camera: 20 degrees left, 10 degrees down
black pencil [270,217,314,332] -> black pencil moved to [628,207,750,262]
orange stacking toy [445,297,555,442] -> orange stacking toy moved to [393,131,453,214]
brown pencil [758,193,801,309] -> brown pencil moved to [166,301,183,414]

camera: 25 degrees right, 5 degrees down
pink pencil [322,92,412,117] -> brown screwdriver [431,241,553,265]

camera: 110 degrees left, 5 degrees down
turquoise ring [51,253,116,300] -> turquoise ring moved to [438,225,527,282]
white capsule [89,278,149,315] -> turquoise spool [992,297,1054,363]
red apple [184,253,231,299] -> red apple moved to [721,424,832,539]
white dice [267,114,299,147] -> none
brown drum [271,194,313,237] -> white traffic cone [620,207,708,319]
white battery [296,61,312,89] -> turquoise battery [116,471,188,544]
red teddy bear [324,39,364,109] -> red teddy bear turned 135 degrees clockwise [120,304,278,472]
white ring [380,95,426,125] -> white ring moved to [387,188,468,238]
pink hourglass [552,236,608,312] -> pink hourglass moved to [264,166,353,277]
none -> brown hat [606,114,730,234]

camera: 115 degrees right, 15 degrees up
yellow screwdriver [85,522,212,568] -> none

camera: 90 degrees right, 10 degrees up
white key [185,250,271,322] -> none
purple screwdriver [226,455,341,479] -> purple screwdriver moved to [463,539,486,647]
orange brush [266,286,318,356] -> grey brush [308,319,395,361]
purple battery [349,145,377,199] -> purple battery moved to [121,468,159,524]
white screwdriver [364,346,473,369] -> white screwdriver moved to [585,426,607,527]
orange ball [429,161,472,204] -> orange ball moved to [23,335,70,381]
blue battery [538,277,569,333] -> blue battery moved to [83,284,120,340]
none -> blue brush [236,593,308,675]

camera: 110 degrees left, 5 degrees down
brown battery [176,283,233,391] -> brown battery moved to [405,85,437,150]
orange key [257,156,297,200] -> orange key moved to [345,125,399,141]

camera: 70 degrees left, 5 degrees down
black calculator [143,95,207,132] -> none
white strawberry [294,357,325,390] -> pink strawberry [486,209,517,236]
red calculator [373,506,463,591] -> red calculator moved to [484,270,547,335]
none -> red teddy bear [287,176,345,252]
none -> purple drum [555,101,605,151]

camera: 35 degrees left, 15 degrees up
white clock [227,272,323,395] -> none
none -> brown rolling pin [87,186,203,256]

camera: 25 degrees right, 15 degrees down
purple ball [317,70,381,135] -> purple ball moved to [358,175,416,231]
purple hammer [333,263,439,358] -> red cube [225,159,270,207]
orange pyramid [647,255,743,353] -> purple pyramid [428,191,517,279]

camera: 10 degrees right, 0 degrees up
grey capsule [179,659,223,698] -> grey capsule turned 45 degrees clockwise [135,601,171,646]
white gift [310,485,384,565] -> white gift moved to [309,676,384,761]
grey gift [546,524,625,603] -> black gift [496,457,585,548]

+===+

▶ _Exercise description_:
Which lines of the records above contain the word "pink"? Report each one in full.

▶ _Output of the exercise_:
pink pencil [322,92,412,117] -> brown screwdriver [431,241,553,265]
pink hourglass [552,236,608,312] -> pink hourglass moved to [264,166,353,277]
white strawberry [294,357,325,390] -> pink strawberry [486,209,517,236]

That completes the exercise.